Record excerpts ▸
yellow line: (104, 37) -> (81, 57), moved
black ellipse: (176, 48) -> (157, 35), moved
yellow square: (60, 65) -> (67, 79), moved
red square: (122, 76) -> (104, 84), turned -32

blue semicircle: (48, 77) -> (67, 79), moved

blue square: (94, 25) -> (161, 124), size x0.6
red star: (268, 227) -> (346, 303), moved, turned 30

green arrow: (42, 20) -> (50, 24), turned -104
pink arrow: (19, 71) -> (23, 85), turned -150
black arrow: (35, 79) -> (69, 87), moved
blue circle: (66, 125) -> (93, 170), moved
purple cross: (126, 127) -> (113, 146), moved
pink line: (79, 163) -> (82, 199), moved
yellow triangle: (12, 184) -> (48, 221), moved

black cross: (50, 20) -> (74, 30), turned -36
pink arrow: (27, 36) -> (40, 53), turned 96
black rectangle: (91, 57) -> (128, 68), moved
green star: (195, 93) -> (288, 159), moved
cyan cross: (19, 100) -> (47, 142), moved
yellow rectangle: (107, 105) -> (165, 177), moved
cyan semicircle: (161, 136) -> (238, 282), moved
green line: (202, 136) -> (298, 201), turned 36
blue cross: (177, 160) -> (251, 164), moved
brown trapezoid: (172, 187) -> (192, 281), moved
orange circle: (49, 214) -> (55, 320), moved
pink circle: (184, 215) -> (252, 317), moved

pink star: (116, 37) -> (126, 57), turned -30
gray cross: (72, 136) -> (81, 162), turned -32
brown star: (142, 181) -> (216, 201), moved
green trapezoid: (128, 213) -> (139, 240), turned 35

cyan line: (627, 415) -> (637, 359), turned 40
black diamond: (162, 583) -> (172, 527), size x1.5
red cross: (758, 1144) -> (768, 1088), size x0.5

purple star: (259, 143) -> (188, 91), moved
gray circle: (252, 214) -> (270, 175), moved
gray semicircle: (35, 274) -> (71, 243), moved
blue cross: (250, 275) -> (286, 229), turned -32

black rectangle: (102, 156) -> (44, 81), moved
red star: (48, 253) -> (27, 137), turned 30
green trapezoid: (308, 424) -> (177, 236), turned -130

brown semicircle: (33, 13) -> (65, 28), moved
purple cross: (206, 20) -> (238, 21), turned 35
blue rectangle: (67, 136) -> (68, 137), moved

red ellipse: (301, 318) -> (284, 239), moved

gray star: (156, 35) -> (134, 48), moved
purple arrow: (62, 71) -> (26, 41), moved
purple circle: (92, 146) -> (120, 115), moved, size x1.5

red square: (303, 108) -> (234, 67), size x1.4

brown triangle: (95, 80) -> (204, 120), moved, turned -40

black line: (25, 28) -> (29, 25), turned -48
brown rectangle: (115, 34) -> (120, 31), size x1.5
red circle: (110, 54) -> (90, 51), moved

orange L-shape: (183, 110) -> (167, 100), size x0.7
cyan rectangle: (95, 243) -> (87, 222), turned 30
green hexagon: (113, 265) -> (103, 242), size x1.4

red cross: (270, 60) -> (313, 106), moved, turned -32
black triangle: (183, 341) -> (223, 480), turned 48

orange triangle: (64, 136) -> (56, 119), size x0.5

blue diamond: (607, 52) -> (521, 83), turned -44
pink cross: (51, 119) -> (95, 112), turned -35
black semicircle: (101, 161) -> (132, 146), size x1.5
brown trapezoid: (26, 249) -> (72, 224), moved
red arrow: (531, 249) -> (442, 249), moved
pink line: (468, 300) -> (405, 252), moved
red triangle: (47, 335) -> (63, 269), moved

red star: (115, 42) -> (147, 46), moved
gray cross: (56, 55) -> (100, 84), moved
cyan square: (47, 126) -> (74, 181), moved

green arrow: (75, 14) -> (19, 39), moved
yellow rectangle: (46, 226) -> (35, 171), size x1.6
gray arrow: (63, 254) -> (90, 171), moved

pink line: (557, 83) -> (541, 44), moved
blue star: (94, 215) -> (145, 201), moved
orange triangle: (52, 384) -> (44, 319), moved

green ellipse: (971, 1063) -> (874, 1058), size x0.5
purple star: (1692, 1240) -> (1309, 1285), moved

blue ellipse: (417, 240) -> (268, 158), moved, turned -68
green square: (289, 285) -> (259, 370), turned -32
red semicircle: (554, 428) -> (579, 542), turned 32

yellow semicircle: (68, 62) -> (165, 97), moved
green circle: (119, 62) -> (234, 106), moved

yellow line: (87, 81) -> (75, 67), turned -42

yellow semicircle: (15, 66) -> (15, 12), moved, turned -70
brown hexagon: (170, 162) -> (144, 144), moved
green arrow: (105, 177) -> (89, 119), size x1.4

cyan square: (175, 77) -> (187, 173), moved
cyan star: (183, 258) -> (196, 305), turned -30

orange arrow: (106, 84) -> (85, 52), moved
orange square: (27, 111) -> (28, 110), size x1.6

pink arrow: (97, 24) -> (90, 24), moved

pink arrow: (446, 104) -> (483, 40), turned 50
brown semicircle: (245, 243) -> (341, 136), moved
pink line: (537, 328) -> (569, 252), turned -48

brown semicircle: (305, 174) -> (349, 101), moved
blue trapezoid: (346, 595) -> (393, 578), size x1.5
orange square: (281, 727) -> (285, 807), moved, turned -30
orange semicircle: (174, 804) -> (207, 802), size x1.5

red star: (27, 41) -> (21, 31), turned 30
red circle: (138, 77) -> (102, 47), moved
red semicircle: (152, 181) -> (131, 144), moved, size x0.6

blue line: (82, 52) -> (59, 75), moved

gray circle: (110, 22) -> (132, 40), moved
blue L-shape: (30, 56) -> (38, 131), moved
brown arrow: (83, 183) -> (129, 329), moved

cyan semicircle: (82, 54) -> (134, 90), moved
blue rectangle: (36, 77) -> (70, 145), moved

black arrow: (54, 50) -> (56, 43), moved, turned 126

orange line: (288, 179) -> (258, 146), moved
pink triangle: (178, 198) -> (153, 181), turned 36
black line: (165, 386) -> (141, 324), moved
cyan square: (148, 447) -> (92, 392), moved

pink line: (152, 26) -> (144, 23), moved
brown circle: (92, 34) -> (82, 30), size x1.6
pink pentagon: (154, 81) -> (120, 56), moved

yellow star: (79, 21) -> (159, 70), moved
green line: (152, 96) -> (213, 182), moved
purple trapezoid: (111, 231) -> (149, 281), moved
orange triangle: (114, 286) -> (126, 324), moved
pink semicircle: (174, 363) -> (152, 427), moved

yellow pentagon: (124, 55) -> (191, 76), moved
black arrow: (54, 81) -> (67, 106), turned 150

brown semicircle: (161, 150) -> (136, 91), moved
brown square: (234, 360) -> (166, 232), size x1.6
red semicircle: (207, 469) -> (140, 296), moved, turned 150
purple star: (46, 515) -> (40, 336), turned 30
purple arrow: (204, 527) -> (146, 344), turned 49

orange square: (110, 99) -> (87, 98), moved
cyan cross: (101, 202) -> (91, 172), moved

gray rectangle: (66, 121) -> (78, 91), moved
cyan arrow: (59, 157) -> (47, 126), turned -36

Task objective ▸ From the entries above, print the lines beginning at the one with "blue diamond: (607, 52)" and stopping after the one with "pink arrow: (97, 24) -> (90, 24), moved", exactly as written and with nothing else.

Output ▸
blue diamond: (607, 52) -> (521, 83), turned -44
pink cross: (51, 119) -> (95, 112), turned -35
black semicircle: (101, 161) -> (132, 146), size x1.5
brown trapezoid: (26, 249) -> (72, 224), moved
red arrow: (531, 249) -> (442, 249), moved
pink line: (468, 300) -> (405, 252), moved
red triangle: (47, 335) -> (63, 269), moved

red star: (115, 42) -> (147, 46), moved
gray cross: (56, 55) -> (100, 84), moved
cyan square: (47, 126) -> (74, 181), moved

green arrow: (75, 14) -> (19, 39), moved
yellow rectangle: (46, 226) -> (35, 171), size x1.6
gray arrow: (63, 254) -> (90, 171), moved

pink line: (557, 83) -> (541, 44), moved
blue star: (94, 215) -> (145, 201), moved
orange triangle: (52, 384) -> (44, 319), moved

green ellipse: (971, 1063) -> (874, 1058), size x0.5
purple star: (1692, 1240) -> (1309, 1285), moved

blue ellipse: (417, 240) -> (268, 158), moved, turned -68
green square: (289, 285) -> (259, 370), turned -32
red semicircle: (554, 428) -> (579, 542), turned 32

yellow semicircle: (68, 62) -> (165, 97), moved
green circle: (119, 62) -> (234, 106), moved

yellow line: (87, 81) -> (75, 67), turned -42

yellow semicircle: (15, 66) -> (15, 12), moved, turned -70
brown hexagon: (170, 162) -> (144, 144), moved
green arrow: (105, 177) -> (89, 119), size x1.4

cyan square: (175, 77) -> (187, 173), moved
cyan star: (183, 258) -> (196, 305), turned -30

orange arrow: (106, 84) -> (85, 52), moved
orange square: (27, 111) -> (28, 110), size x1.6

pink arrow: (97, 24) -> (90, 24), moved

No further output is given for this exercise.